## WORK REQUEST
The line containing "SW3: button (GND, VS)" and every line after it to the end of the records: set those down exactly, without any pictures.

## RECORD EXCERPTS
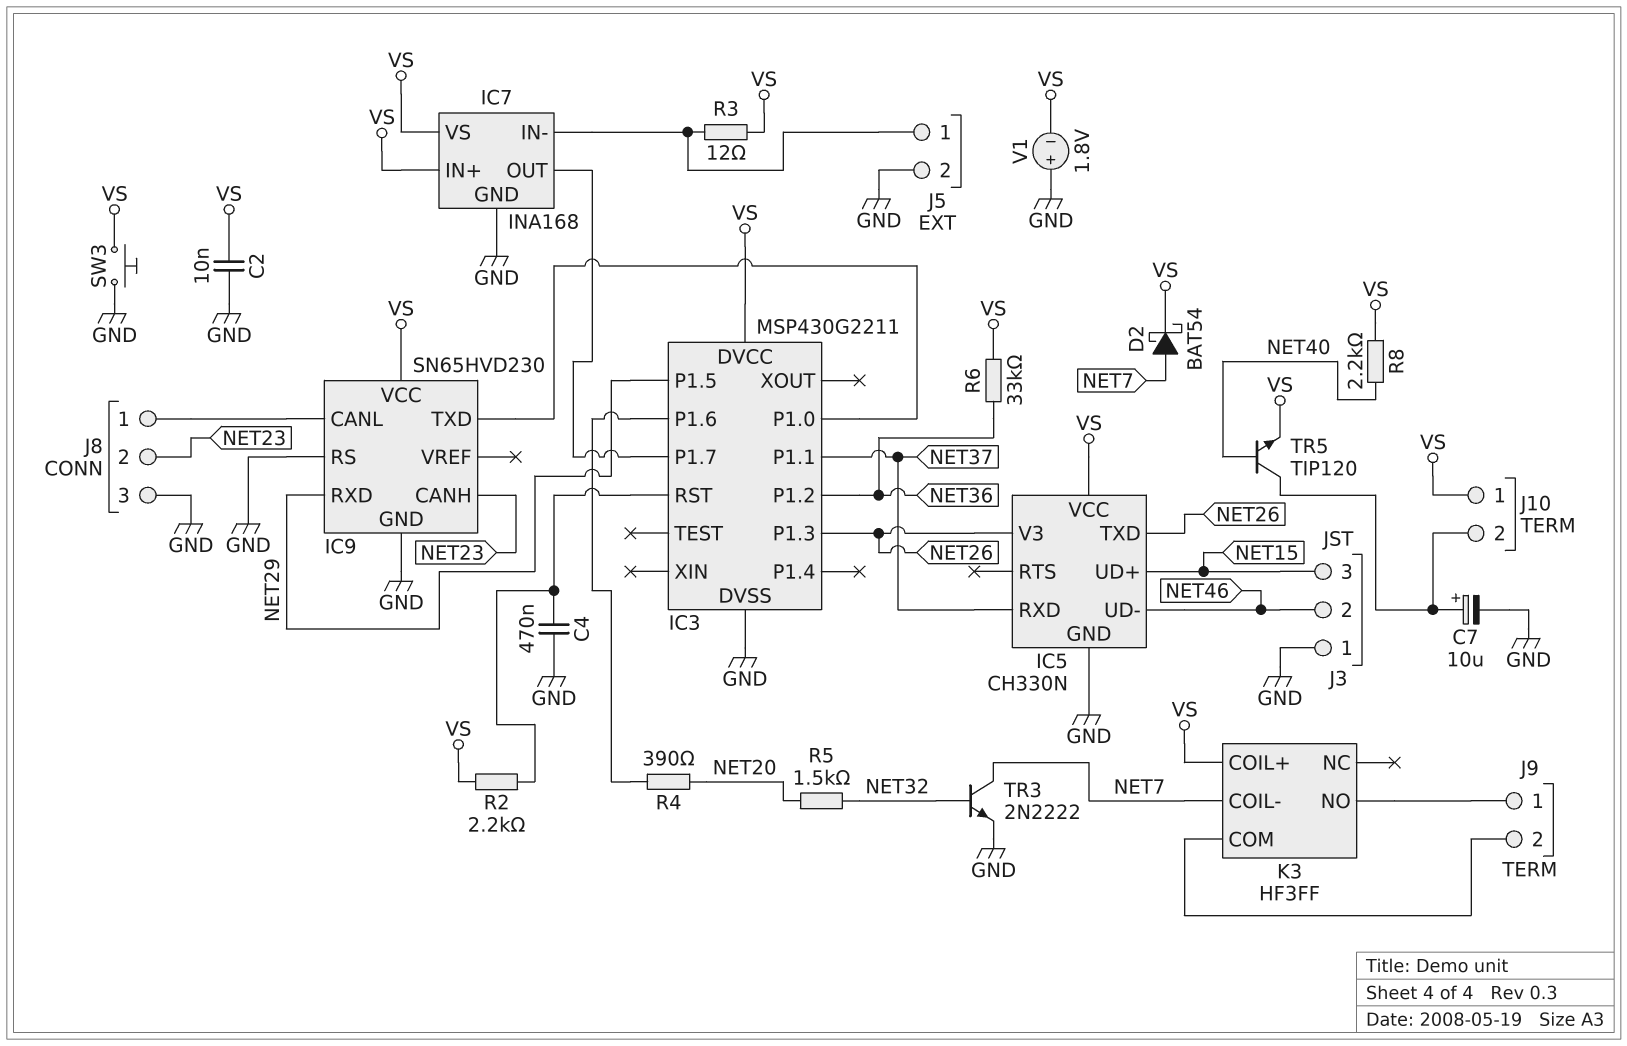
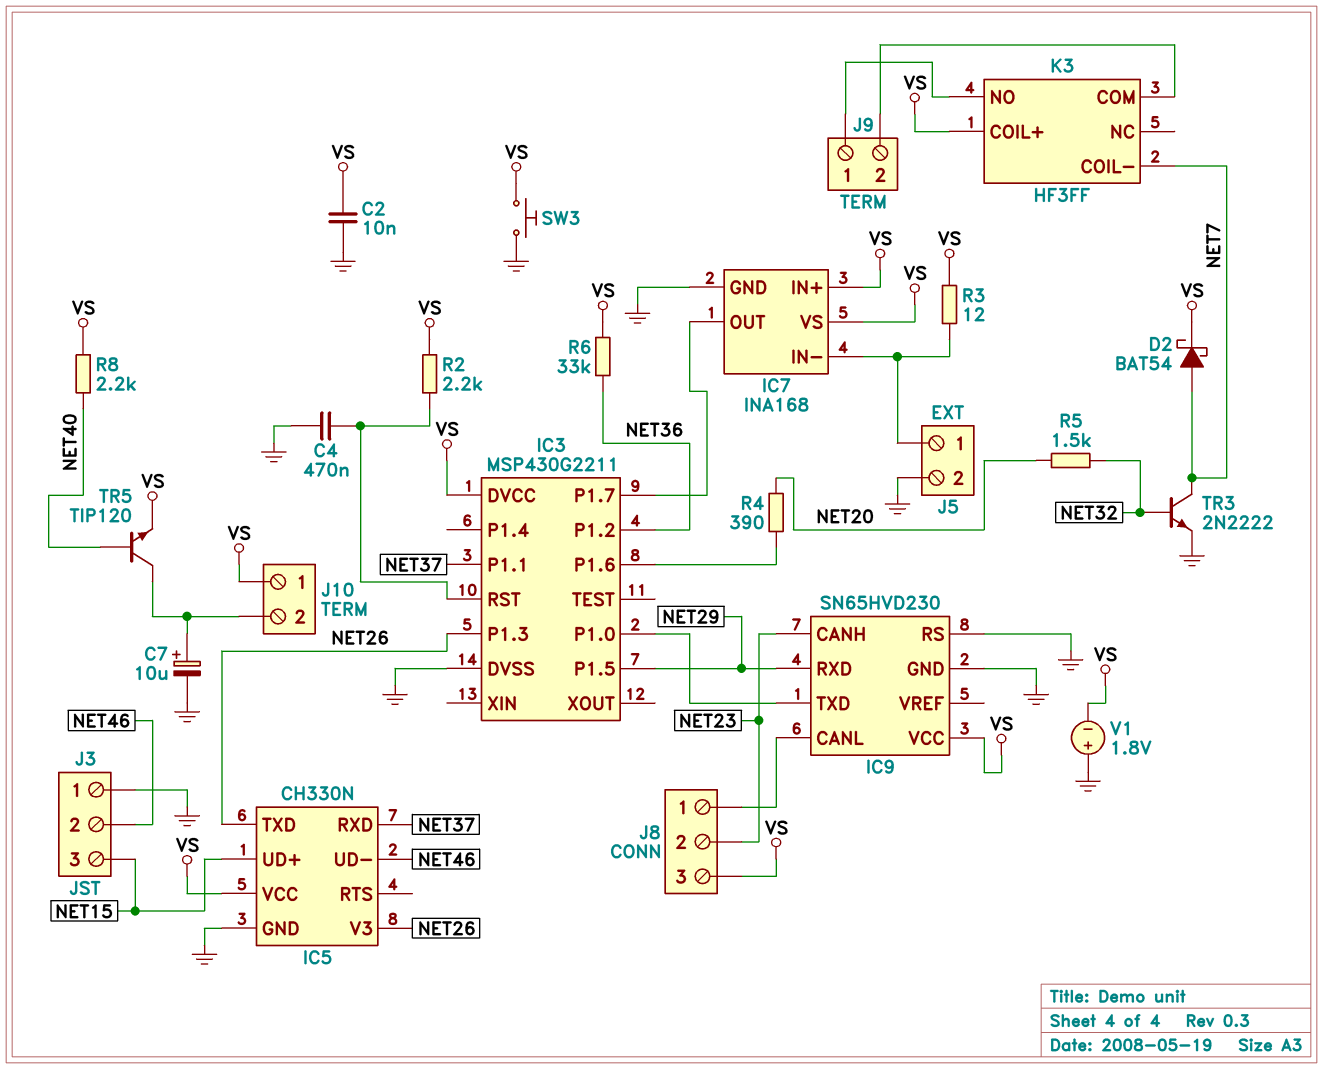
J8 pin 3: GND -> VS

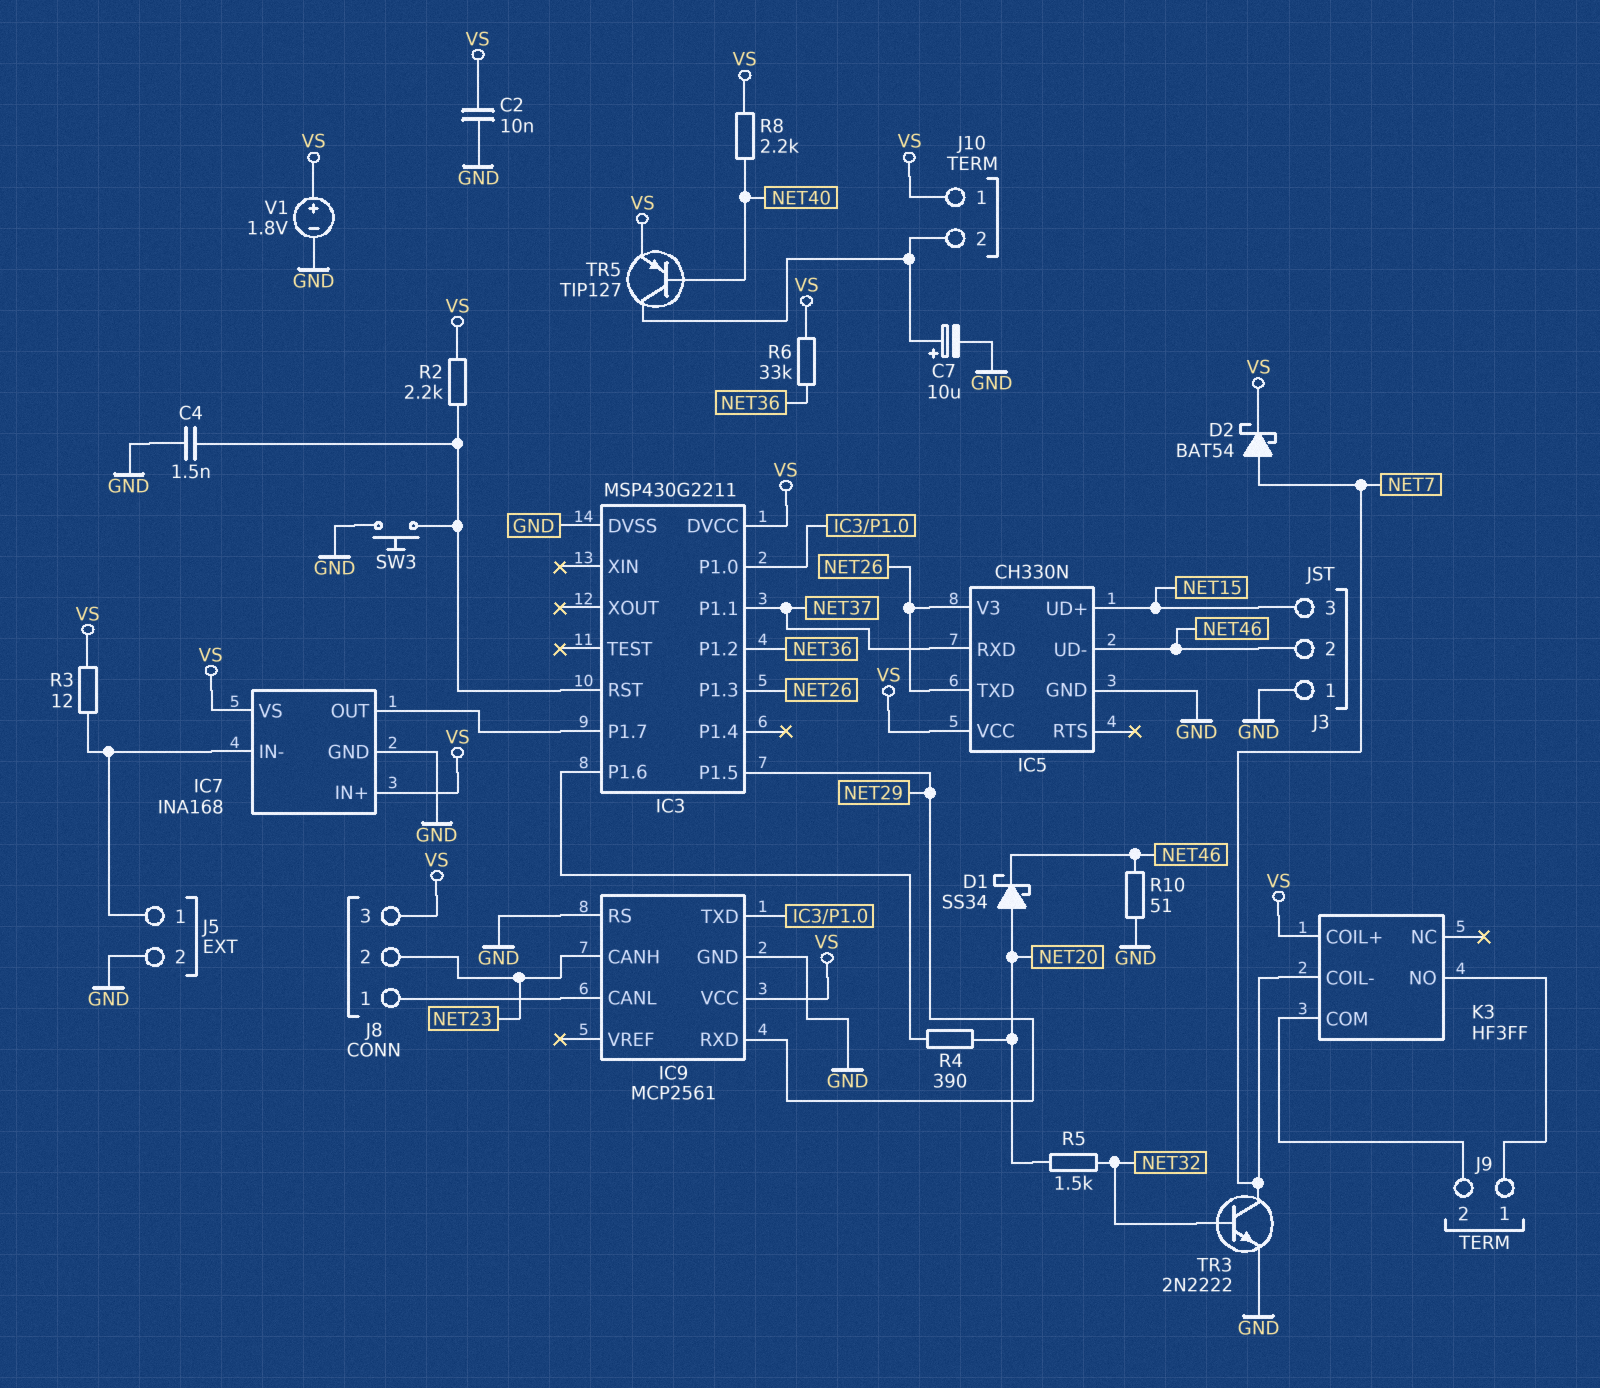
C4: 470nF (GND, IC3/RST) -> 1.5nF (GND, IC3/RST)
D1: none -> schottky SS34 (A NET20, K NET46)
IC9: SN65HVD230 -> MCP2561
R10: none -> 51 (GND, NET46)
SW3: button (GND, VS) -> button (GND, IC3/RST)
TR5: NPN TIP120 (B NET40, C J10/2, E VS) -> PNP TIP127 (B NET40, C J10/2, E VS)
V1: 1.8V (plus GND, minus VS) -> 1.8V (plus VS, minus GND)

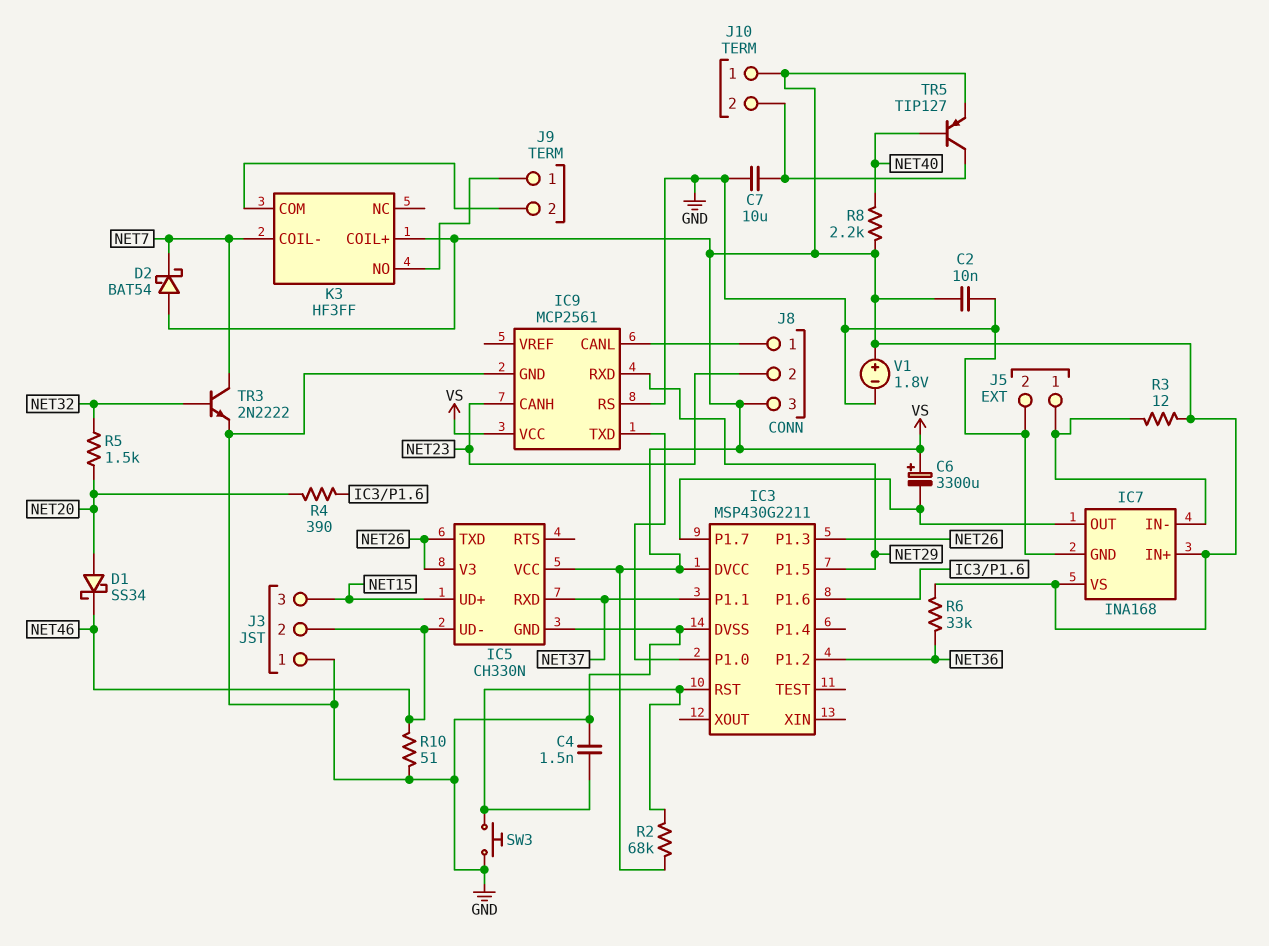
C6: none -> 3300uF (plus VS, minus IC3/P1.7)
C7: 10uF (plus J10/2, minus GND) -> 10uF (GND, J10/2)
D2: schottky BAT54 (A NET7, K VS) -> schottky BAT54 (A VS, K NET7)
R2: 2.2k (IC3/RST, VS) -> 68k (IC3/RST, VS)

## SOLUTION TO THIS TASK
SW3: button (GND, VS) -> button (GND, IC3/RST)
TR5: NPN TIP120 (B NET40, C J10/2, E VS) -> PNP TIP127 (B NET40, C J10/2, E VS)
V1: 1.8V (plus GND, minus VS) -> 1.8V (plus VS, minus GND)

C6: none -> 3300uF (plus VS, minus IC3/P1.7)
C7: 10uF (plus J10/2, minus GND) -> 10uF (GND, J10/2)
D2: schottky BAT54 (A NET7, K VS) -> schottky BAT54 (A VS, K NET7)
R2: 2.2k (IC3/RST, VS) -> 68k (IC3/RST, VS)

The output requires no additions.